→ Work to complete: Find each line below where the word "strawberry" occurs, and copy it.

→ Dataset extract:
----------
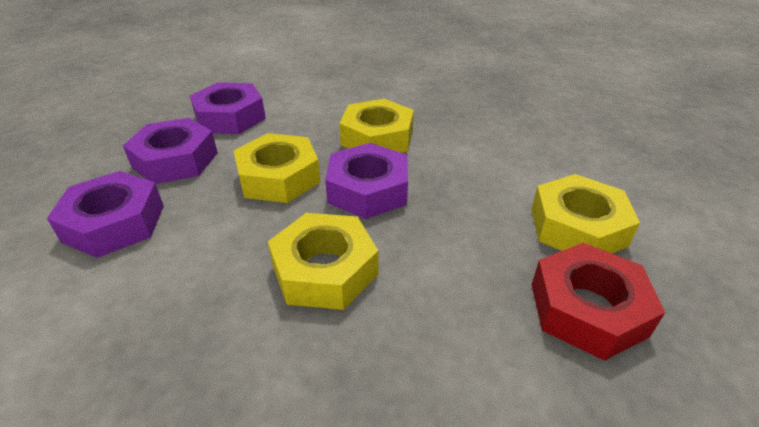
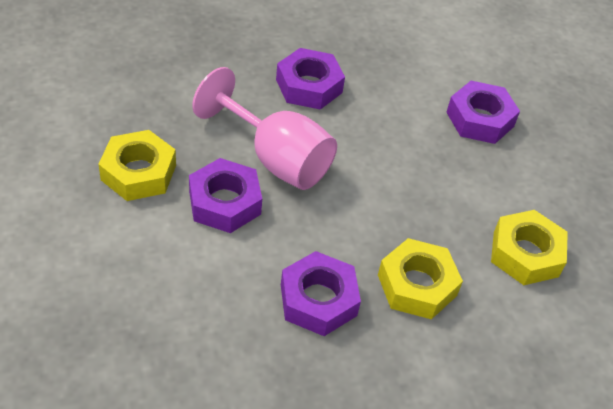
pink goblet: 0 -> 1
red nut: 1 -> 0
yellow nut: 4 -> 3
----------
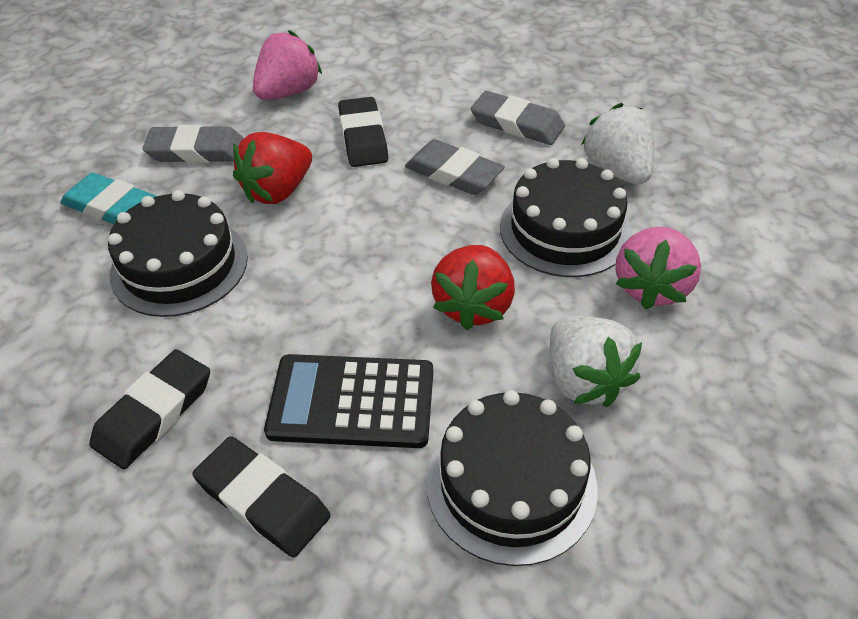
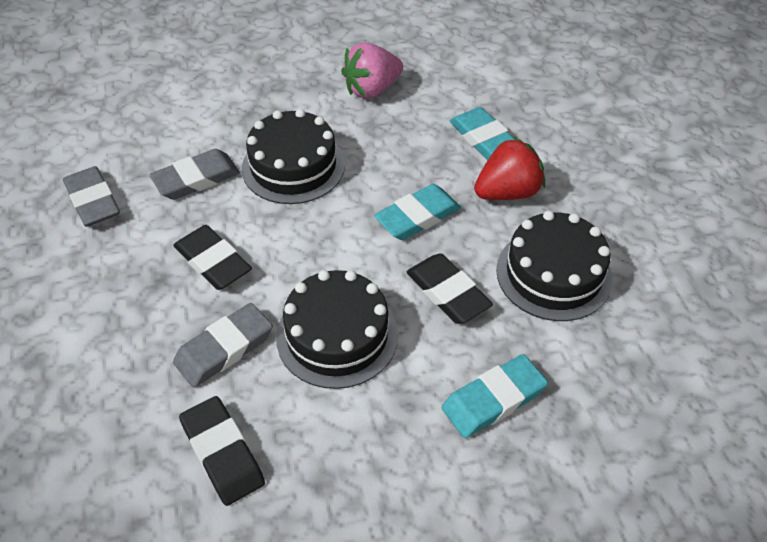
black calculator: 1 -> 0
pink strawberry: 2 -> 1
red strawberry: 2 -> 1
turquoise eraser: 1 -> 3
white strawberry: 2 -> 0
----------
→ Written answer:
pink strawberry: 2 -> 1
red strawberry: 2 -> 1
white strawberry: 2 -> 0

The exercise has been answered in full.